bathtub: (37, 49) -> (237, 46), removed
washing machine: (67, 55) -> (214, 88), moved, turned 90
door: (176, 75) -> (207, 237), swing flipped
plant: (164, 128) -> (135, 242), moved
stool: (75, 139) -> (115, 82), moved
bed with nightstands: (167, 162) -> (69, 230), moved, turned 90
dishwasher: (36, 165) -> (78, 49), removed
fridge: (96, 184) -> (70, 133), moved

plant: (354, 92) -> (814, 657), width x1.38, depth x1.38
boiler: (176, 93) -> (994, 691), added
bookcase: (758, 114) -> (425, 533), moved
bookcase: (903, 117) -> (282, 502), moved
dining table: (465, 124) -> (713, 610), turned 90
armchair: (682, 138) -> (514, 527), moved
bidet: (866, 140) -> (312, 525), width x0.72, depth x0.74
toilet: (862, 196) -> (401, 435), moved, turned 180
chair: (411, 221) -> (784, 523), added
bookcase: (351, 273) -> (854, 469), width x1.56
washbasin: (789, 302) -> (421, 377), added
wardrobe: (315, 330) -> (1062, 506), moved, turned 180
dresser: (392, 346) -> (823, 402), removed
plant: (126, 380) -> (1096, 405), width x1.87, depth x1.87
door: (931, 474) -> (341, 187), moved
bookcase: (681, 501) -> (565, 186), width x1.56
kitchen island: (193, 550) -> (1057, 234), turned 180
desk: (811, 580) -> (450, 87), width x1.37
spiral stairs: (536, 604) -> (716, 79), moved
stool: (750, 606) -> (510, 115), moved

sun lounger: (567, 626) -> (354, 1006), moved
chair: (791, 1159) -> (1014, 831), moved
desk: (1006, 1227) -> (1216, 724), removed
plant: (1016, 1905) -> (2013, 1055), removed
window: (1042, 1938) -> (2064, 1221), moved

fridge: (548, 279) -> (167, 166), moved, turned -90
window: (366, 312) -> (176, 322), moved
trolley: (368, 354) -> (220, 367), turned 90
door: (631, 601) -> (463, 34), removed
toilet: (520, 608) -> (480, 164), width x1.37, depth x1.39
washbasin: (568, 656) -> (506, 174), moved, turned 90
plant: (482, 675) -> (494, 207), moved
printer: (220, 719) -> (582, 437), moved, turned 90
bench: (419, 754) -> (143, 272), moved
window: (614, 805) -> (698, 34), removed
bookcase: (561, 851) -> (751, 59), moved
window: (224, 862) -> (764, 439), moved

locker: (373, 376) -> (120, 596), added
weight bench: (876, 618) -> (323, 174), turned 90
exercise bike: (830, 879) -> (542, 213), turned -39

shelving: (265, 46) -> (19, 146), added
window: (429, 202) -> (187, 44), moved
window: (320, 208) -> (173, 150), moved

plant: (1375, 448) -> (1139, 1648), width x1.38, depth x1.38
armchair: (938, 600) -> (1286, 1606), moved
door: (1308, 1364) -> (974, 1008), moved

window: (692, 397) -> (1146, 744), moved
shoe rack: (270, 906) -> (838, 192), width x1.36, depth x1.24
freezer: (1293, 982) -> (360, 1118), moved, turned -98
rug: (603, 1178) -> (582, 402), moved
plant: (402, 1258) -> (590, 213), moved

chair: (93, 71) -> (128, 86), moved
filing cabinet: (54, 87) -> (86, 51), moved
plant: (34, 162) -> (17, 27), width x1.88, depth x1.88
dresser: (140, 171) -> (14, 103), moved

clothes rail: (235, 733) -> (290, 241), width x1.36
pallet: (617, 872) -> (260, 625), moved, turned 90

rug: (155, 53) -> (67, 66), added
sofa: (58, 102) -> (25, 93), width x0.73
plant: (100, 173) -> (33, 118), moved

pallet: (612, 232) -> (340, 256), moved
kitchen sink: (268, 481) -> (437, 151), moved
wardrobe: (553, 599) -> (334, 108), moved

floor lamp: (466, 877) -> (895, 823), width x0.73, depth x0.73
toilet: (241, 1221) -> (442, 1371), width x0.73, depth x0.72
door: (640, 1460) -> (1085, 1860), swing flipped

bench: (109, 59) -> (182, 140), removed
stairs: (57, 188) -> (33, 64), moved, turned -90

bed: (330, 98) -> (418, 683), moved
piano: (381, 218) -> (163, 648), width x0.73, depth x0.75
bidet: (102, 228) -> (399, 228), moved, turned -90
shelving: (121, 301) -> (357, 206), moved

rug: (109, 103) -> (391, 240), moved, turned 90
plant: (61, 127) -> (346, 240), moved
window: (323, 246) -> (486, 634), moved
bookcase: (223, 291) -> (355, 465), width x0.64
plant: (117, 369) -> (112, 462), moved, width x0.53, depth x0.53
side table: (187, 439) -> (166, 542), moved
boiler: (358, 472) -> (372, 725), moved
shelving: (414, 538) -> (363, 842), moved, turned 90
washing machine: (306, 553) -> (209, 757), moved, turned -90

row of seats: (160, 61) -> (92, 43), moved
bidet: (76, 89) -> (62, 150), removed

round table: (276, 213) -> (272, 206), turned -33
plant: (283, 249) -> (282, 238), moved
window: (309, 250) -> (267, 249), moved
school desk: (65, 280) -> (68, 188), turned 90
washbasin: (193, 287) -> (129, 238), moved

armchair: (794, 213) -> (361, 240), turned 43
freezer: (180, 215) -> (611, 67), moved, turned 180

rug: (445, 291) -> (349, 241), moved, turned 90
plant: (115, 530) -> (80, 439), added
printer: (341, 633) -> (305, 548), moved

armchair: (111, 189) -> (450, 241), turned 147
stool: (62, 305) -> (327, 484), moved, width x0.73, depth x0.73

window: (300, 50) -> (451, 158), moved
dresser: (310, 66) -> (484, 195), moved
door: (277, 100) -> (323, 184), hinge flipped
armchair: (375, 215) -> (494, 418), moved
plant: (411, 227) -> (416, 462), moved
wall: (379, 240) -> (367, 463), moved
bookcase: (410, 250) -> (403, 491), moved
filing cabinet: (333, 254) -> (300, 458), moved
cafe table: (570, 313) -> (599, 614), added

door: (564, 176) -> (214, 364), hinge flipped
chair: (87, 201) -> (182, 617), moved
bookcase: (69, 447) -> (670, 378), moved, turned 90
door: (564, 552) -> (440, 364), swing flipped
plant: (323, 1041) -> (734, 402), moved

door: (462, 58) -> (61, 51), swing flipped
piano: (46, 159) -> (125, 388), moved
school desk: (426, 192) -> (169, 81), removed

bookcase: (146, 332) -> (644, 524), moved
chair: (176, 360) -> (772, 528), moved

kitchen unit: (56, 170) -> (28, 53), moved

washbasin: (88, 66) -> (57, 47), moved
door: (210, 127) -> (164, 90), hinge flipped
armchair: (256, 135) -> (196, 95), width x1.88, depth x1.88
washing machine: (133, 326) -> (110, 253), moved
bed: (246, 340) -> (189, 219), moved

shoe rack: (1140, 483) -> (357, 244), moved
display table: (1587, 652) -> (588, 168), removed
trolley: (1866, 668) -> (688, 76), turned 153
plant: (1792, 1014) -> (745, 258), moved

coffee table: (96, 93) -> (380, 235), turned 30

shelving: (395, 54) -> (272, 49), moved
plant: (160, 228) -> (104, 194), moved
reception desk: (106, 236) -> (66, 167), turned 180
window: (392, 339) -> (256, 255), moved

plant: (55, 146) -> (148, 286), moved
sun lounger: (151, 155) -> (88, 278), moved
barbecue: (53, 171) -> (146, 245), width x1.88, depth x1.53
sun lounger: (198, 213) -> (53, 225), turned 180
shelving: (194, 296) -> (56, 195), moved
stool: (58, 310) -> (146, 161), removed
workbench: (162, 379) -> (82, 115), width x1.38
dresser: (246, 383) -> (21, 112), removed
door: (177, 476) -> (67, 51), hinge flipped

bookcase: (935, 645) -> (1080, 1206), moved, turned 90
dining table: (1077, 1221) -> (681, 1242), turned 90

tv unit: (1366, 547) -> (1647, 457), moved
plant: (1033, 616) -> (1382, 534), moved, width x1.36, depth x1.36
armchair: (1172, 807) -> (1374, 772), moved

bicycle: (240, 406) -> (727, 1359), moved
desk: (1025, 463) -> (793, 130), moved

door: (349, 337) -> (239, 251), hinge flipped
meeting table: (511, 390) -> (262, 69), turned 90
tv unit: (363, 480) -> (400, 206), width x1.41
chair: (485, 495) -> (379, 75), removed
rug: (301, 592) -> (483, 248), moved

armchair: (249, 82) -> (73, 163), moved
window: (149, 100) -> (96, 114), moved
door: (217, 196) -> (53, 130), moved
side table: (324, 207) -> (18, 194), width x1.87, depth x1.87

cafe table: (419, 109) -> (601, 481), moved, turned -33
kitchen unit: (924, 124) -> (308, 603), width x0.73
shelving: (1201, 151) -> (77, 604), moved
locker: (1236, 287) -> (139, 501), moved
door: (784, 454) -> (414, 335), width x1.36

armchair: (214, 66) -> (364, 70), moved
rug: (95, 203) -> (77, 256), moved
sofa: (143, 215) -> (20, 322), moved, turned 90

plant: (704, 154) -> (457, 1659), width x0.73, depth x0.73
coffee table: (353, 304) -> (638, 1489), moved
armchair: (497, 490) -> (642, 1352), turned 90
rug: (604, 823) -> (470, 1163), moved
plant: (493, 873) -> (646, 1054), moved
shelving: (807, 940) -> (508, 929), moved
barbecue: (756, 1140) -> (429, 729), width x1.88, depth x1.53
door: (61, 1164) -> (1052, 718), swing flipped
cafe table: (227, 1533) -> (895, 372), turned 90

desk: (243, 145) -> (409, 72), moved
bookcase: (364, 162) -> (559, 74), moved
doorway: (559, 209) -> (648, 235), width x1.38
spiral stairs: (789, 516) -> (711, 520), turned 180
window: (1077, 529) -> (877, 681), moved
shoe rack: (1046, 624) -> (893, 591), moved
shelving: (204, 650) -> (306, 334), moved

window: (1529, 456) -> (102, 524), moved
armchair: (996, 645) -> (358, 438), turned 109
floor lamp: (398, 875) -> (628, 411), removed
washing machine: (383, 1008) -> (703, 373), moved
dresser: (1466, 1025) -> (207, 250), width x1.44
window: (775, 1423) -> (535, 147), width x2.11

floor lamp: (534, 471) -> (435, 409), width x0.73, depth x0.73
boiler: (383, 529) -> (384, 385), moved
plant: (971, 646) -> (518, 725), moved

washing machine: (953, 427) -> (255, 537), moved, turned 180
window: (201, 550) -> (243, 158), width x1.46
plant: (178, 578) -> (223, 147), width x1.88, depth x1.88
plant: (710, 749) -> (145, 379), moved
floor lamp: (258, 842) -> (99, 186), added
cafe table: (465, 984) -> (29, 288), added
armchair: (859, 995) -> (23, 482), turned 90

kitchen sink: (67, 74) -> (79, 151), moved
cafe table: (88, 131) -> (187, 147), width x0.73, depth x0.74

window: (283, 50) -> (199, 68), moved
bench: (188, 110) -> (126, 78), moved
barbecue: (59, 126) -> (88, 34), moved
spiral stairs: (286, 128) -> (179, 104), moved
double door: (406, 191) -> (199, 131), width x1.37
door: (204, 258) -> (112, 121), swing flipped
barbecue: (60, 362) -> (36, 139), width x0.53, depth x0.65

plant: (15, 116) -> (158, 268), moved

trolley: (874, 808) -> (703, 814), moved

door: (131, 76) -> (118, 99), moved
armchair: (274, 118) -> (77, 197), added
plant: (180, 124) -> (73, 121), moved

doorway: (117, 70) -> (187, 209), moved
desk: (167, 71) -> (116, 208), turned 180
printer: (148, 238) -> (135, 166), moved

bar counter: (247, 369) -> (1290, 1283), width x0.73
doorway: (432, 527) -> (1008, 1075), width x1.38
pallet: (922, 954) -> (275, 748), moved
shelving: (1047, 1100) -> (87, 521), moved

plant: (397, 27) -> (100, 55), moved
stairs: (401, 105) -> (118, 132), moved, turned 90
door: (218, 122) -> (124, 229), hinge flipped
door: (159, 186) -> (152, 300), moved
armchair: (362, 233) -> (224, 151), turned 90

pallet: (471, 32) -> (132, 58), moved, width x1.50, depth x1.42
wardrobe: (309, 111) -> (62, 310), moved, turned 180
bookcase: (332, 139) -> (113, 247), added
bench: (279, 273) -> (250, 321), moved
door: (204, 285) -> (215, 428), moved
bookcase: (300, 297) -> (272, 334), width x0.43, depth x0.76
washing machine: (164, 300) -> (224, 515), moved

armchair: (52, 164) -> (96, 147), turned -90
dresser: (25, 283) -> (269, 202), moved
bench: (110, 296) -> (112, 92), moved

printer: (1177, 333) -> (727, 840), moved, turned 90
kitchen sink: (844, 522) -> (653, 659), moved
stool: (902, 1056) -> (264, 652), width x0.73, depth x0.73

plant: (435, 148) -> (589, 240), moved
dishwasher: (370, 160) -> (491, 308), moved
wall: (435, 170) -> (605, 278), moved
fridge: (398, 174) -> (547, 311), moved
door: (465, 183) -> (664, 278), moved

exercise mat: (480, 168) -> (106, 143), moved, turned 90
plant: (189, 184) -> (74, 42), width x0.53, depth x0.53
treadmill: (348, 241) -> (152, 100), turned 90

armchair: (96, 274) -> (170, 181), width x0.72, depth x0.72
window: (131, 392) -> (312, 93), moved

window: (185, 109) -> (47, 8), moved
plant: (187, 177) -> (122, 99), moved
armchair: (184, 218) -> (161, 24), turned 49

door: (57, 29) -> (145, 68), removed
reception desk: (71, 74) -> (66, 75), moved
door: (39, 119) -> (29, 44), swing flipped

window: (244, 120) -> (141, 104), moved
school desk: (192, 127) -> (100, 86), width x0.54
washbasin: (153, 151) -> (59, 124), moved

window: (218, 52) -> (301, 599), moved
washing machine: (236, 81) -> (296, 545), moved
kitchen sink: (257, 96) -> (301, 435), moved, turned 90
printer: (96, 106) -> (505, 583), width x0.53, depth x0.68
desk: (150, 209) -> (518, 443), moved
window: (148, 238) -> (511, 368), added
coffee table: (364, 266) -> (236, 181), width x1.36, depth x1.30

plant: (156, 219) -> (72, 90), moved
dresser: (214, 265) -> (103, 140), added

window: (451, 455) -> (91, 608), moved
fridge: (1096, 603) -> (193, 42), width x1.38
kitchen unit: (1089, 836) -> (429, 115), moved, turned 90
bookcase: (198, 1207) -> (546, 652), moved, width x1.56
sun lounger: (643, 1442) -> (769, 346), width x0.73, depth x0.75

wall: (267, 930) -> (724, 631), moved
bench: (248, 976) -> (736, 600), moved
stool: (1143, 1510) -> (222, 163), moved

Task details: The answer is the run of lines above from the line containing "kitchen unit: (56, 170) -> (28, 53), moved" through the line containing "shelving: (1201, 151) -> (77, 604), moved", copied exactly and alone.

Written response:
kitchen unit: (56, 170) -> (28, 53), moved

washbasin: (88, 66) -> (57, 47), moved
door: (210, 127) -> (164, 90), hinge flipped
armchair: (256, 135) -> (196, 95), width x1.88, depth x1.88
washing machine: (133, 326) -> (110, 253), moved
bed: (246, 340) -> (189, 219), moved

shoe rack: (1140, 483) -> (357, 244), moved
display table: (1587, 652) -> (588, 168), removed
trolley: (1866, 668) -> (688, 76), turned 153
plant: (1792, 1014) -> (745, 258), moved

coffee table: (96, 93) -> (380, 235), turned 30

shelving: (395, 54) -> (272, 49), moved
plant: (160, 228) -> (104, 194), moved
reception desk: (106, 236) -> (66, 167), turned 180
window: (392, 339) -> (256, 255), moved

plant: (55, 146) -> (148, 286), moved
sun lounger: (151, 155) -> (88, 278), moved
barbecue: (53, 171) -> (146, 245), width x1.88, depth x1.53
sun lounger: (198, 213) -> (53, 225), turned 180
shelving: (194, 296) -> (56, 195), moved
stool: (58, 310) -> (146, 161), removed
workbench: (162, 379) -> (82, 115), width x1.38
dresser: (246, 383) -> (21, 112), removed
door: (177, 476) -> (67, 51), hinge flipped

bookcase: (935, 645) -> (1080, 1206), moved, turned 90
dining table: (1077, 1221) -> (681, 1242), turned 90

tv unit: (1366, 547) -> (1647, 457), moved
plant: (1033, 616) -> (1382, 534), moved, width x1.36, depth x1.36
armchair: (1172, 807) -> (1374, 772), moved

bicycle: (240, 406) -> (727, 1359), moved
desk: (1025, 463) -> (793, 130), moved

door: (349, 337) -> (239, 251), hinge flipped
meeting table: (511, 390) -> (262, 69), turned 90
tv unit: (363, 480) -> (400, 206), width x1.41
chair: (485, 495) -> (379, 75), removed
rug: (301, 592) -> (483, 248), moved

armchair: (249, 82) -> (73, 163), moved
window: (149, 100) -> (96, 114), moved
door: (217, 196) -> (53, 130), moved
side table: (324, 207) -> (18, 194), width x1.87, depth x1.87

cafe table: (419, 109) -> (601, 481), moved, turned -33
kitchen unit: (924, 124) -> (308, 603), width x0.73
shelving: (1201, 151) -> (77, 604), moved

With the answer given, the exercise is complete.